_REQUIREMENT_
The answer should contain every entry below, copied exactly.

_Records from a dataset_

►

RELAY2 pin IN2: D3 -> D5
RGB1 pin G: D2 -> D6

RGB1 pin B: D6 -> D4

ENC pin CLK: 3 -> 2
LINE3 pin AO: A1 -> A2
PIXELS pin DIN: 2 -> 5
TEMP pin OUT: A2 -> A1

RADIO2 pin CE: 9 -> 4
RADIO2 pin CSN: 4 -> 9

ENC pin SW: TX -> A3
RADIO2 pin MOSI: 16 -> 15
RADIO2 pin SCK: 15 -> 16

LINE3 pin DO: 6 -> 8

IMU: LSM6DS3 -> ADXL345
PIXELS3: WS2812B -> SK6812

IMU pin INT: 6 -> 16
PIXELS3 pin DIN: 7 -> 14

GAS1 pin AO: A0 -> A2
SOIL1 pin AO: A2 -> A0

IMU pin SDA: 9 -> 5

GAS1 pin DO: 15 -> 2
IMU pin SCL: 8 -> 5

◄

_ANSWER BOX_
RELAY2 pin IN2: D3 -> D5
RGB1 pin G: D2 -> D6

RGB1 pin B: D6 -> D4

ENC pin CLK: 3 -> 2
LINE3 pin AO: A1 -> A2
PIXELS pin DIN: 2 -> 5
TEMP pin OUT: A2 -> A1

RADIO2 pin CE: 9 -> 4
RADIO2 pin CSN: 4 -> 9

ENC pin SW: TX -> A3
RADIO2 pin MOSI: 16 -> 15
RADIO2 pin SCK: 15 -> 16

LINE3 pin DO: 6 -> 8

IMU: LSM6DS3 -> ADXL345
PIXELS3: WS2812B -> SK6812

IMU pin INT: 6 -> 16
PIXELS3 pin DIN: 7 -> 14

GAS1 pin AO: A0 -> A2
SOIL1 pin AO: A2 -> A0

IMU pin SDA: 9 -> 5

GAS1 pin DO: 15 -> 2
IMU pin SCL: 8 -> 5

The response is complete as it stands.